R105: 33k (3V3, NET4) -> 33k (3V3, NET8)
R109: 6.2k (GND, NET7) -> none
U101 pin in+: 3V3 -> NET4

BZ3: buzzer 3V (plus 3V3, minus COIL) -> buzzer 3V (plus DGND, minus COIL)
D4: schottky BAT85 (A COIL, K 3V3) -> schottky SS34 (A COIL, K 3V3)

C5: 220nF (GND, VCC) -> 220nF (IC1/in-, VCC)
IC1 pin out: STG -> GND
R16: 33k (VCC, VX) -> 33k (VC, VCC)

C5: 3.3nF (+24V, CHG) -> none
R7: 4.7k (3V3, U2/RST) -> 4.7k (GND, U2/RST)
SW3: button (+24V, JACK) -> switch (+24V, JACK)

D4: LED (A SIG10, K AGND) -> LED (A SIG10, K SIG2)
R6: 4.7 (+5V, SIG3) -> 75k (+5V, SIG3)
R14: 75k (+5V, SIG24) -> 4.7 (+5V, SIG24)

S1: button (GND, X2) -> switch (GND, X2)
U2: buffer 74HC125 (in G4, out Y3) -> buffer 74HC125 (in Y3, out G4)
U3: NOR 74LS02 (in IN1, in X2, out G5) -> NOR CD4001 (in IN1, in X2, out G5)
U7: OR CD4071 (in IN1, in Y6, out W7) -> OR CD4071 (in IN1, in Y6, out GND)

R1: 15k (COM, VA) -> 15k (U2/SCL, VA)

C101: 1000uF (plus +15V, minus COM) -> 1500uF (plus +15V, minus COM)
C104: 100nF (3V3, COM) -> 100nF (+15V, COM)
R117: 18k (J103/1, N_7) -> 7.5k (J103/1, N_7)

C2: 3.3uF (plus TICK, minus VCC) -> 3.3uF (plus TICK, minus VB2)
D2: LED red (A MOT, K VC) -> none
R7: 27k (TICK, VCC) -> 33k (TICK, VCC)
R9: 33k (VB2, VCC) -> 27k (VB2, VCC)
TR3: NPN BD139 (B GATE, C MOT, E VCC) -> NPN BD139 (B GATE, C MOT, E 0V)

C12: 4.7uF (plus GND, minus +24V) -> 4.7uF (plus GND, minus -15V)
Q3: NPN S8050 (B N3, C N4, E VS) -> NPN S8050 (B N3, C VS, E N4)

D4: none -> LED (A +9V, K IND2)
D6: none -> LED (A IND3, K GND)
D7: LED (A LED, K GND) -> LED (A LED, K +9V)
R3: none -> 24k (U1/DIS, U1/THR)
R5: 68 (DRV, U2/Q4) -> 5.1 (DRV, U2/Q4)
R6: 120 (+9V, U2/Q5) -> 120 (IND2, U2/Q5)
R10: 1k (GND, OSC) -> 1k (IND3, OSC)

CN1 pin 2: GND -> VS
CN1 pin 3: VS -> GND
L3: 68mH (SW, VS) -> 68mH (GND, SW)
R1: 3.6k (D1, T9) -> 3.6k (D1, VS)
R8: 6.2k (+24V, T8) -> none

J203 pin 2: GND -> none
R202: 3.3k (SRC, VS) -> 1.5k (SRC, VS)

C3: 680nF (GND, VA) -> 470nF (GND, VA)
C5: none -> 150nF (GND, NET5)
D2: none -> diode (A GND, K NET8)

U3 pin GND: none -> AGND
————————
What to work on
Go through the data and gather every line that holds "TICK".

Answer to this exercise
C2: 3.3uF (plus TICK, minus VCC) -> 3.3uF (plus TICK, minus VB2)
R7: 27k (TICK, VCC) -> 33k (TICK, VCC)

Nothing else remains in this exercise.